Stored entries:
===============
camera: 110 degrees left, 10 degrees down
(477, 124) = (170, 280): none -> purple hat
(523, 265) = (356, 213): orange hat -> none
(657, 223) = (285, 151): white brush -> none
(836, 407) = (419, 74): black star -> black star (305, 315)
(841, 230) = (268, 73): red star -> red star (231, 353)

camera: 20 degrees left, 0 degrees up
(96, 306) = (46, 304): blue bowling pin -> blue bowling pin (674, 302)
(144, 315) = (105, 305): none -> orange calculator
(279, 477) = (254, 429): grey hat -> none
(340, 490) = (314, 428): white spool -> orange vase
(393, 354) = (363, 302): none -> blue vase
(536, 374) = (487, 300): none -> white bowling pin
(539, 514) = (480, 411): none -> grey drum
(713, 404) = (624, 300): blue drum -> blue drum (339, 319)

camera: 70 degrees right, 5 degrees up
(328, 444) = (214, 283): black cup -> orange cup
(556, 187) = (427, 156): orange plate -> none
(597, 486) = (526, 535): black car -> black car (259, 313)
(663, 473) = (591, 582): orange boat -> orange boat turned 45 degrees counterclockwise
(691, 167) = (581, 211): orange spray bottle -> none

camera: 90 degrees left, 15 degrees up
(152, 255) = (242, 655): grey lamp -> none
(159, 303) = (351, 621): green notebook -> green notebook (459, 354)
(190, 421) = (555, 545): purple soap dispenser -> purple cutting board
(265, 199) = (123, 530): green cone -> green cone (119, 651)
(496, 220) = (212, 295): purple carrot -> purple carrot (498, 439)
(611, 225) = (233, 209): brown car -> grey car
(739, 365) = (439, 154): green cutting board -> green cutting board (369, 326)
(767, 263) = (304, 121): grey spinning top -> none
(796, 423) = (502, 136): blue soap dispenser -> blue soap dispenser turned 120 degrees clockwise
===============
_ACTIVITY_
Within the data above, how many lines contain "white"? Respond with the tally alone.

_RESPONSE AREA_
3